*What to work on*
Here the job is to transcribe the data exactly while omitting the images.

*** Material for this exercise

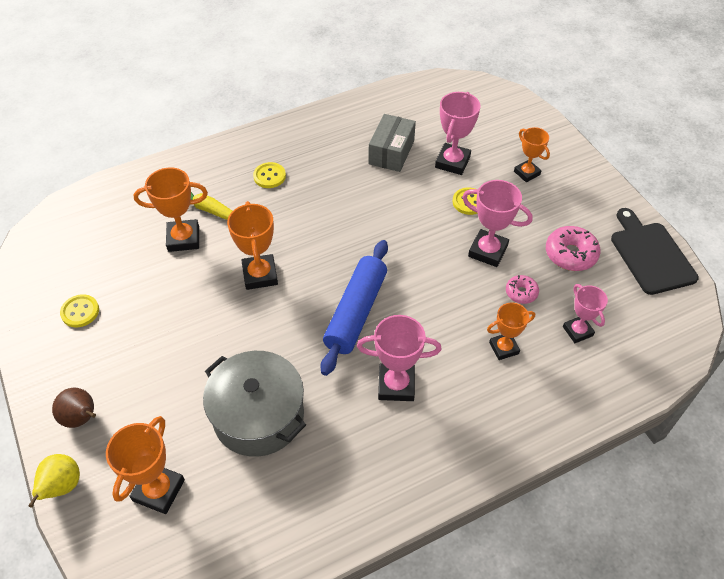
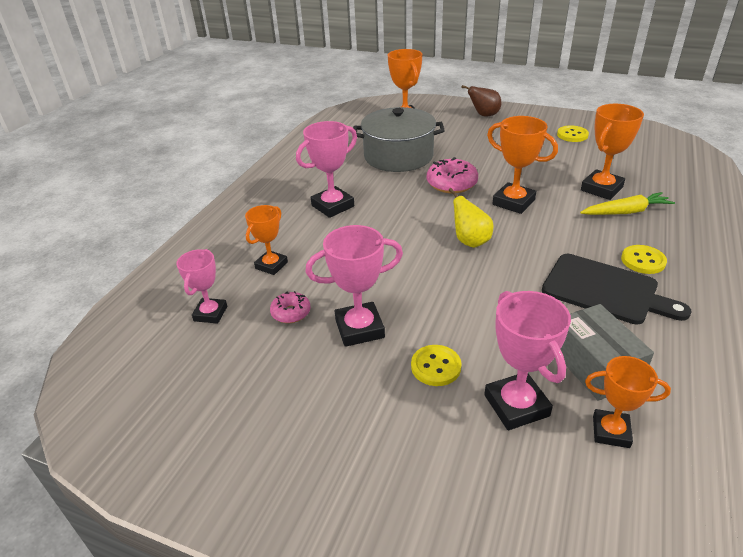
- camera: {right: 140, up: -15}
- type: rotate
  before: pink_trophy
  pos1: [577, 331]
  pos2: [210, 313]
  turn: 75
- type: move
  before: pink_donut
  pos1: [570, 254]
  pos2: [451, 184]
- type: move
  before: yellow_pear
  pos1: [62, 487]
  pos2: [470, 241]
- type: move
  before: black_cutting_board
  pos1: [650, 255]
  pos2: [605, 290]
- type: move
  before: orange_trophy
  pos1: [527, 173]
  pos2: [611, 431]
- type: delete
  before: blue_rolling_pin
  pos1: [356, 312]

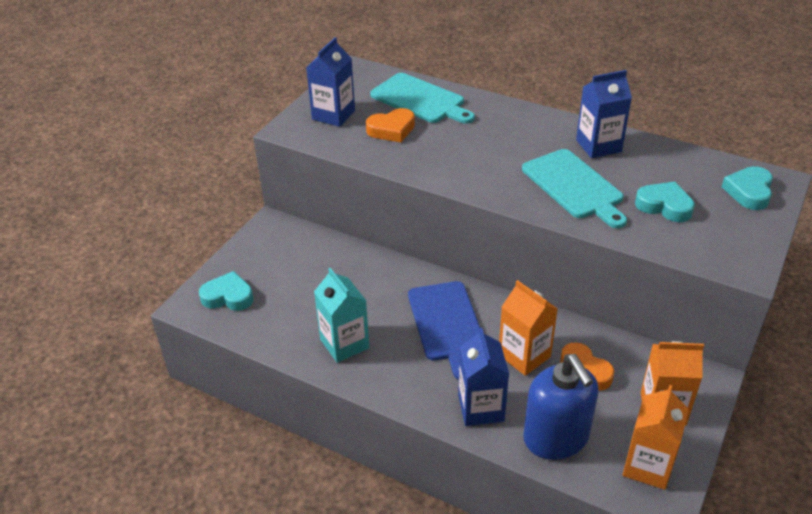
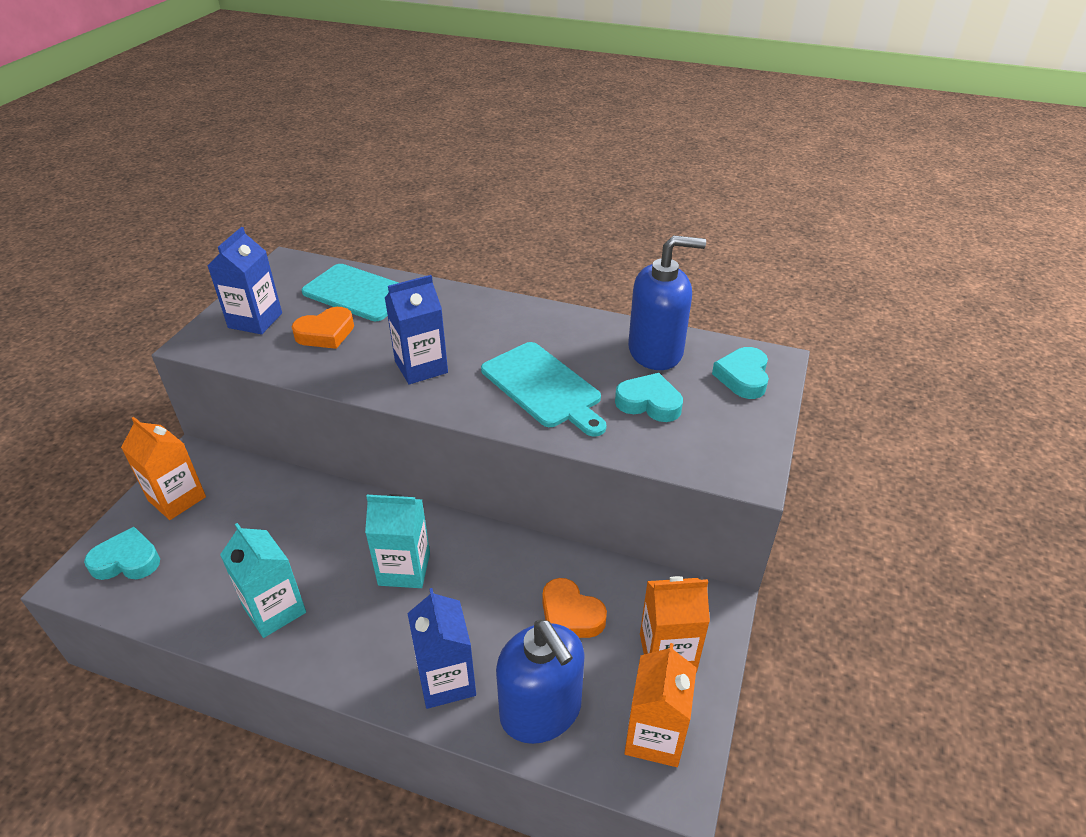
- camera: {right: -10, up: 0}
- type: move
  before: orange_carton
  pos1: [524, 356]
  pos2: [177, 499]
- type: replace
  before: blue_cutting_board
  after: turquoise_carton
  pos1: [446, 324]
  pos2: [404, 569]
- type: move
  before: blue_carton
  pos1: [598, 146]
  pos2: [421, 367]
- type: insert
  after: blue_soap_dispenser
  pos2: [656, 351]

******

*Expected output*
- camera: {right: 140, up: -15}
- type: rotate
  before: pink_trophy
  pos1: [577, 331]
  pos2: [210, 313]
  turn: 75
- type: move
  before: pink_donut
  pos1: [570, 254]
  pos2: [451, 184]
- type: move
  before: yellow_pear
  pos1: [62, 487]
  pos2: [470, 241]
- type: move
  before: black_cutting_board
  pos1: [650, 255]
  pos2: [605, 290]
- type: move
  before: orange_trophy
  pos1: [527, 173]
  pos2: [611, 431]
- type: delete
  before: blue_rolling_pin
  pos1: [356, 312]

- camera: {right: -10, up: 0}
- type: move
  before: orange_carton
  pos1: [524, 356]
  pos2: [177, 499]
- type: replace
  before: blue_cutting_board
  after: turquoise_carton
  pos1: [446, 324]
  pos2: [404, 569]
- type: move
  before: blue_carton
  pos1: [598, 146]
  pos2: [421, 367]
- type: insert
  after: blue_soap_dispenser
  pos2: [656, 351]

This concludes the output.